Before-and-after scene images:
- - -

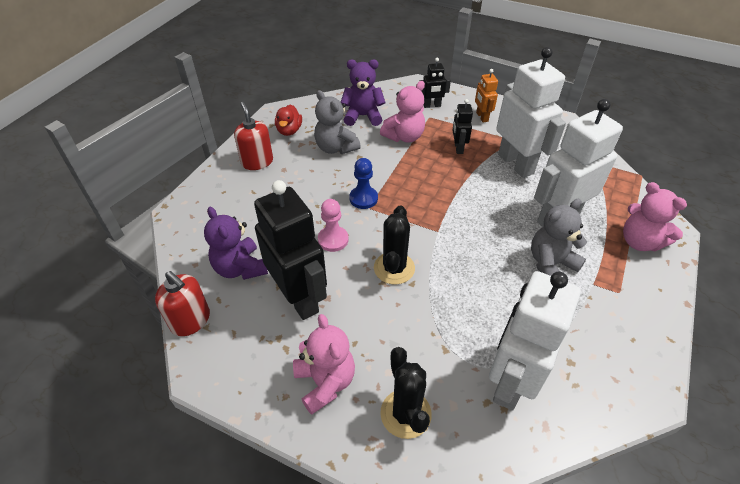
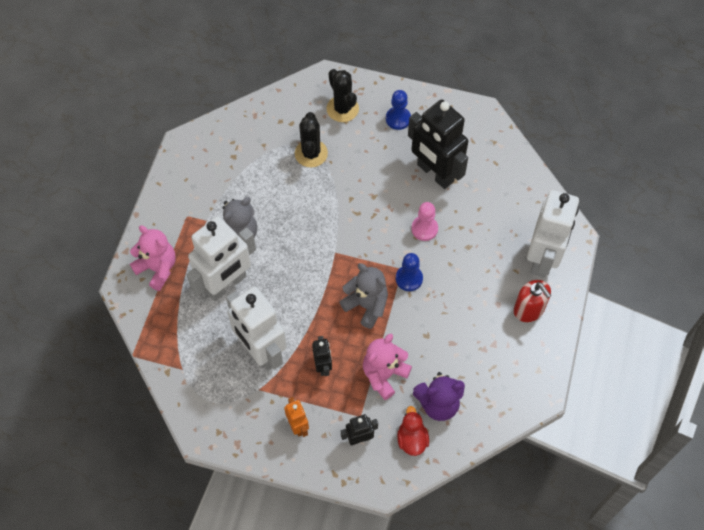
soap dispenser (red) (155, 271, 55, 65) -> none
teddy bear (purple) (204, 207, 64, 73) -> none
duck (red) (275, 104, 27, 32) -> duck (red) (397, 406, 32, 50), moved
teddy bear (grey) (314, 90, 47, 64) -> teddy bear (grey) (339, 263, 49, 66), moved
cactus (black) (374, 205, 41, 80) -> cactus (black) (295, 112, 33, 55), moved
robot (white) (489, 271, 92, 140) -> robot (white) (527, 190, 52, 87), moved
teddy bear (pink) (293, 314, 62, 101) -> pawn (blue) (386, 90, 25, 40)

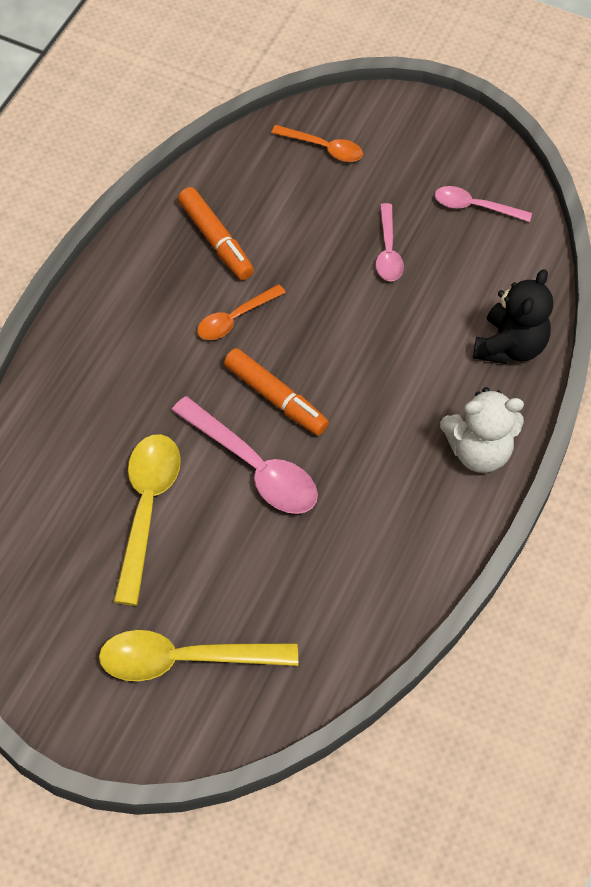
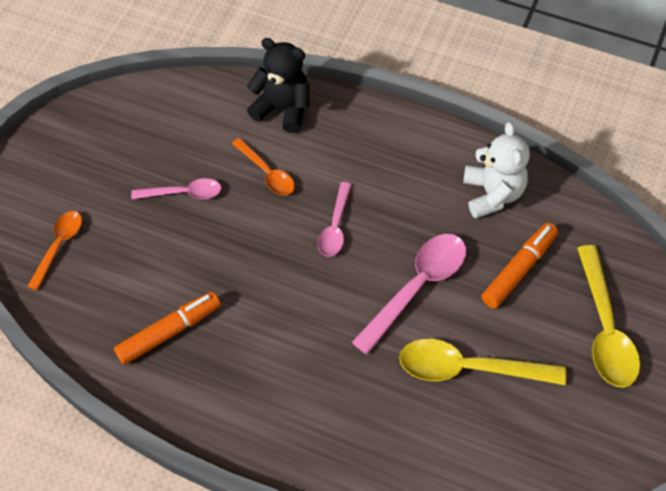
spoon (orange) (197, 284, 89, 56) -> spoon (orange) (232, 138, 63, 57), moved
marker (orange) (224, 348, 105, 88) -> marker (orange) (481, 223, 77, 86), moved
spoon (pink) (435, 186, 97, 36) -> spoon (pink) (318, 182, 34, 74), moved
teddy bear (white) (440, 387, 84, 86) -> teddy bear (white) (463, 122, 67, 97), moved

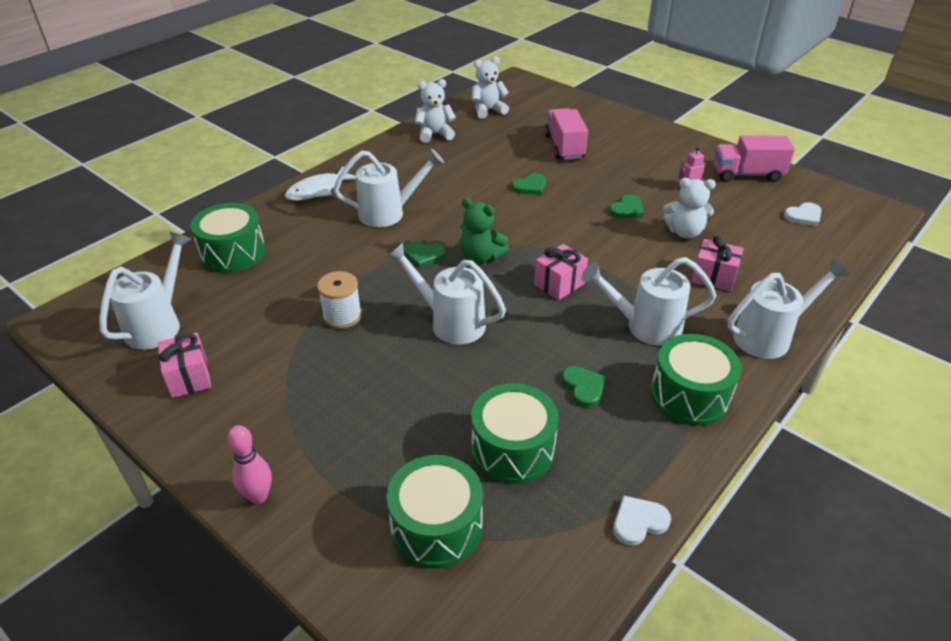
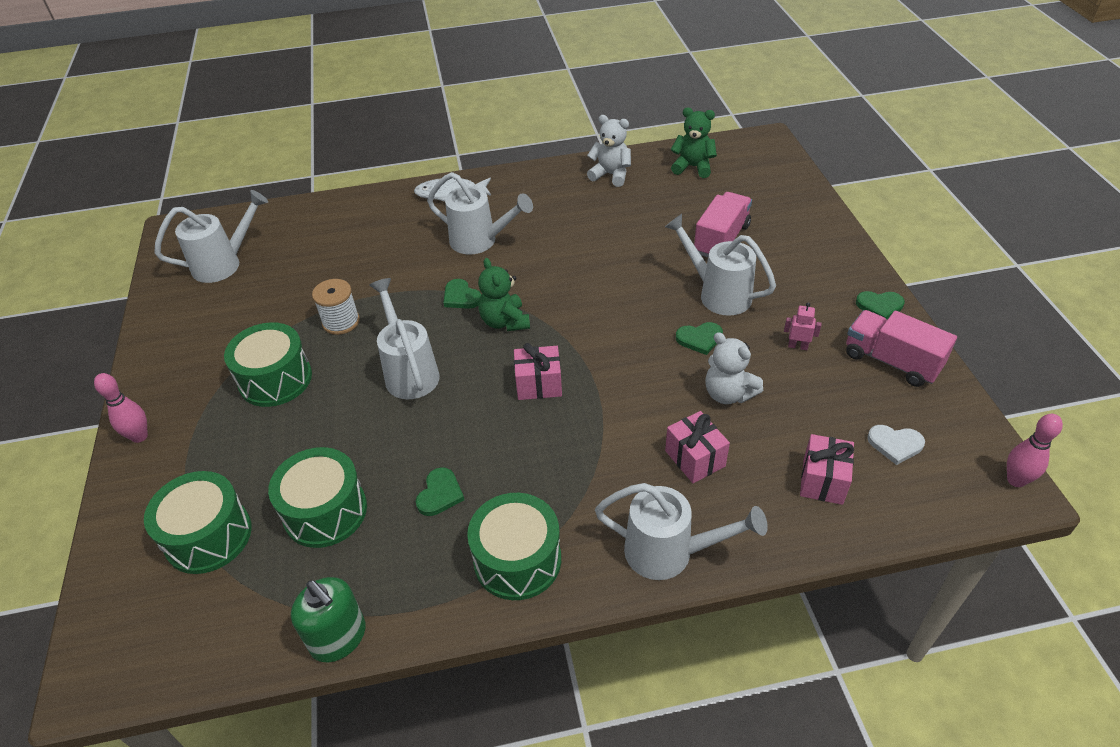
none -> bowling pin (pink) (1007, 414, 56, 73)
gift (pink) (158, 332, 54, 66) -> gift (pink) (800, 434, 54, 71), moved
drum (green) (191, 203, 74, 70) -> drum (green) (224, 322, 88, 85), moved
heart (green) (512, 173, 34, 22) -> heart (green) (856, 291, 49, 29), moved
watering can (white) (582, 257, 134, 89) -> watering can (white) (665, 214, 111, 102), moved
heart (white) (613, 495, 58, 51) -> soap dispenser (green) (291, 577, 75, 86)
teddy bear (white) (472, 57, 37, 62) -> teddy bear (green) (671, 108, 46, 70)

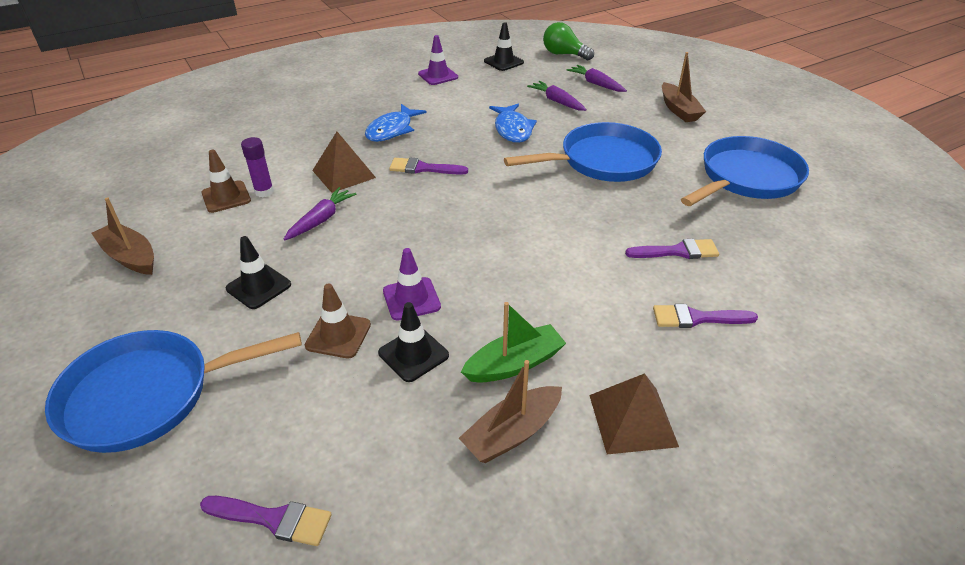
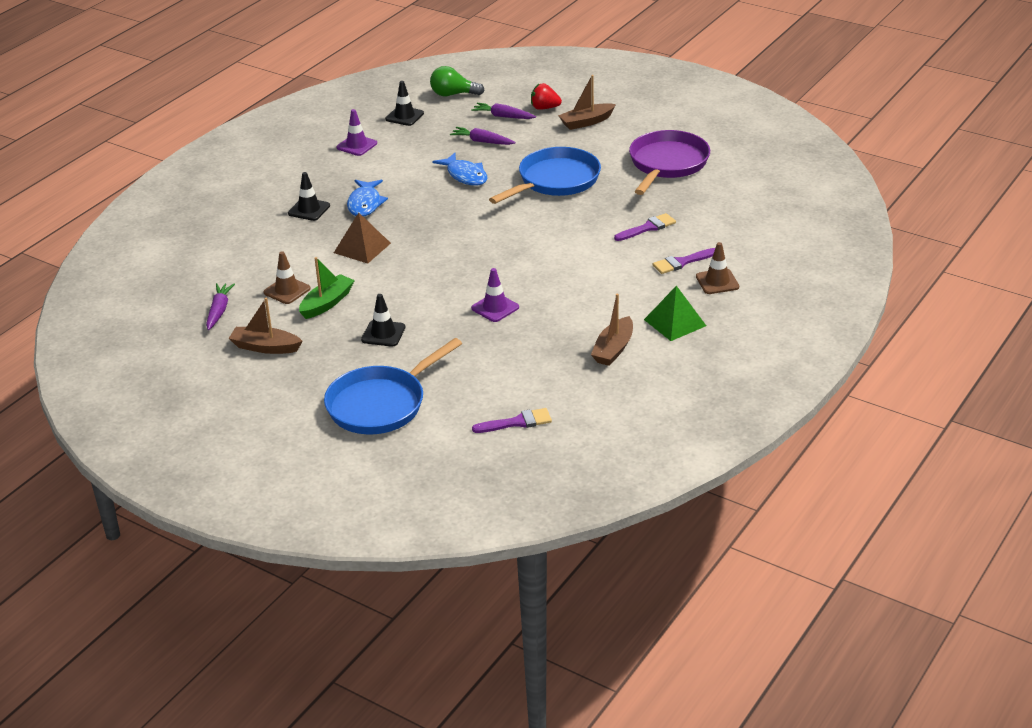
glue stick (purple) (241, 137, 33, 60) -> none
brush (purple) (389, 158, 79, 17) -> none
none -> strawberry (red) (531, 83, 31, 27)
carrot (purple) (283, 187, 73, 54) -> carrot (purple) (206, 283, 29, 47), moved
traffic cone (brown) (305, 283, 66, 75) -> traffic cone (brown) (696, 242, 43, 52), moved
traffic cone (black) (378, 302, 71, 80) -> traffic cone (black) (288, 172, 42, 49), moved
boat (green) (461, 302, 105, 81) -> boat (green) (299, 257, 56, 62), moved
pyramid (brown) (589, 373, 90, 81) -> pyramid (green) (644, 286, 62, 55)
pan (blue) (681, 136, 128, 70) -> pan (purple) (629, 130, 81, 65)
boat (brown) (662, 52, 44, 70) -> boat (brown) (558, 75, 58, 55), 105 degrees clockwise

- - -

**Instructions for the task:**
Generate a word-for-word copy of the preceding records, excluding all pictures.

**Completed exercise:**
soap dispenser (red) (155, 271, 55, 65) -> none
teddy bear (purple) (204, 207, 64, 73) -> none
duck (red) (275, 104, 27, 32) -> duck (red) (397, 406, 32, 50), moved
teddy bear (grey) (314, 90, 47, 64) -> teddy bear (grey) (339, 263, 49, 66), moved
cactus (black) (374, 205, 41, 80) -> cactus (black) (295, 112, 33, 55), moved
robot (white) (489, 271, 92, 140) -> robot (white) (527, 190, 52, 87), moved
teddy bear (pink) (293, 314, 62, 101) -> pawn (blue) (386, 90, 25, 40)

spoon (orange) (197, 284, 89, 56) -> spoon (orange) (232, 138, 63, 57), moved
marker (orange) (224, 348, 105, 88) -> marker (orange) (481, 223, 77, 86), moved
spoon (pink) (435, 186, 97, 36) -> spoon (pink) (318, 182, 34, 74), moved
teddy bear (white) (440, 387, 84, 86) -> teddy bear (white) (463, 122, 67, 97), moved

none -> bowling pin (pink) (1007, 414, 56, 73)
gift (pink) (158, 332, 54, 66) -> gift (pink) (800, 434, 54, 71), moved
drum (green) (191, 203, 74, 70) -> drum (green) (224, 322, 88, 85), moved
heart (green) (512, 173, 34, 22) -> heart (green) (856, 291, 49, 29), moved
watering can (white) (582, 257, 134, 89) -> watering can (white) (665, 214, 111, 102), moved
heart (white) (613, 495, 58, 51) -> soap dispenser (green) (291, 577, 75, 86)
teddy bear (white) (472, 57, 37, 62) -> teddy bear (green) (671, 108, 46, 70)

glue stick (purple) (241, 137, 33, 60) -> none
brush (purple) (389, 158, 79, 17) -> none
none -> strawberry (red) (531, 83, 31, 27)
carrot (purple) (283, 187, 73, 54) -> carrot (purple) (206, 283, 29, 47), moved
traffic cone (brown) (305, 283, 66, 75) -> traffic cone (brown) (696, 242, 43, 52), moved
traffic cone (black) (378, 302, 71, 80) -> traffic cone (black) (288, 172, 42, 49), moved
boat (green) (461, 302, 105, 81) -> boat (green) (299, 257, 56, 62), moved
pyramid (brown) (589, 373, 90, 81) -> pyramid (green) (644, 286, 62, 55)
pan (blue) (681, 136, 128, 70) -> pan (purple) (629, 130, 81, 65)
boat (brown) (662, 52, 44, 70) -> boat (brown) (558, 75, 58, 55), 105 degrees clockwise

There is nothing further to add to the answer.